◆ Work to complete
Copy out each line of the material below that holds the string "size".
Start of Exercise inputs
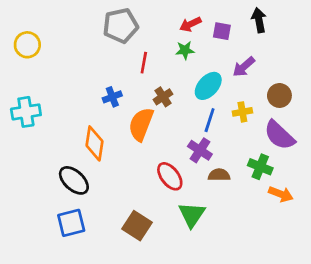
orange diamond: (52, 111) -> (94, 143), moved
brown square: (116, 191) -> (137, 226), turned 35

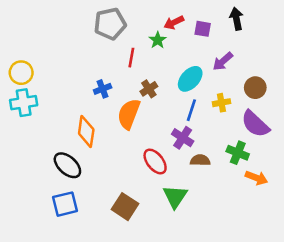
yellow circle: (27, 45) -> (21, 73), moved
green star: (185, 50) -> (158, 40), moved, turned -30

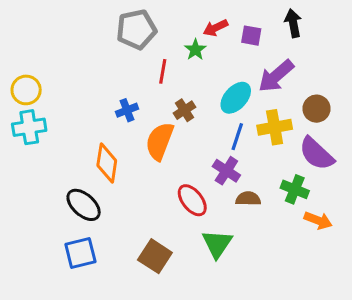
purple arrow: (223, 61) -> (276, 76), size x1.4
yellow cross: (221, 103) -> (275, 127), size x1.5

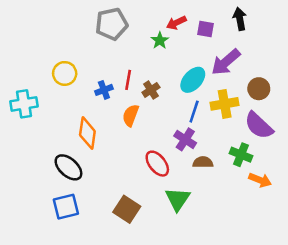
red line: (163, 71) -> (128, 80), moved
yellow circle: (26, 90) -> (65, 73), moved
orange semicircle: (160, 141) -> (131, 115), size x0.7

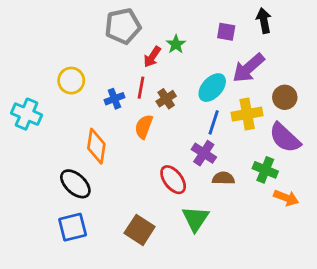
red arrow: (176, 23) -> (152, 57), moved, turned -30
cyan cross: (24, 104) -> (27, 114), turned 32

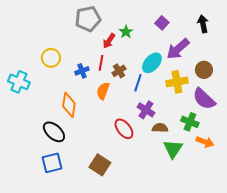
black arrow: (264, 21) -> (203, 24), moved
purple square: (226, 32) -> (162, 23), turned 32
blue line: (214, 122) -> (138, 83), moved
green triangle: (195, 219) -> (173, 149), moved

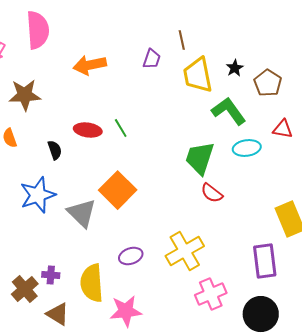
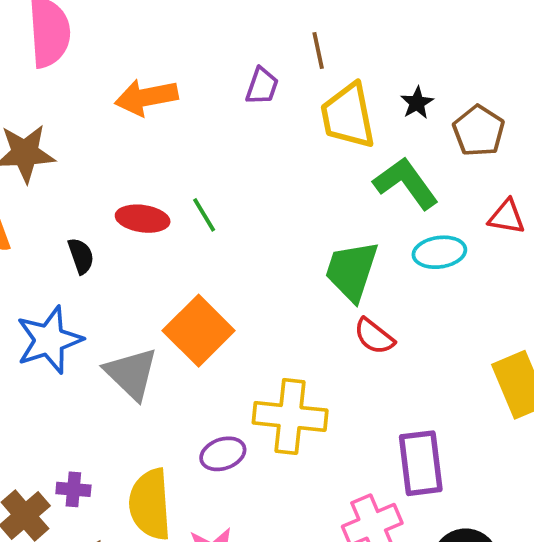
yellow cross: (185, 251) -> (290, 417), moved, turned 36
purple rectangle: (265, 261) -> (421, 463), moved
End of Exercise inputs
◆ Response for this exercise
purple arrow: (223, 61) -> (276, 76), size x1.4
yellow cross: (221, 103) -> (275, 127), size x1.5
orange semicircle: (160, 141) -> (131, 115), size x0.7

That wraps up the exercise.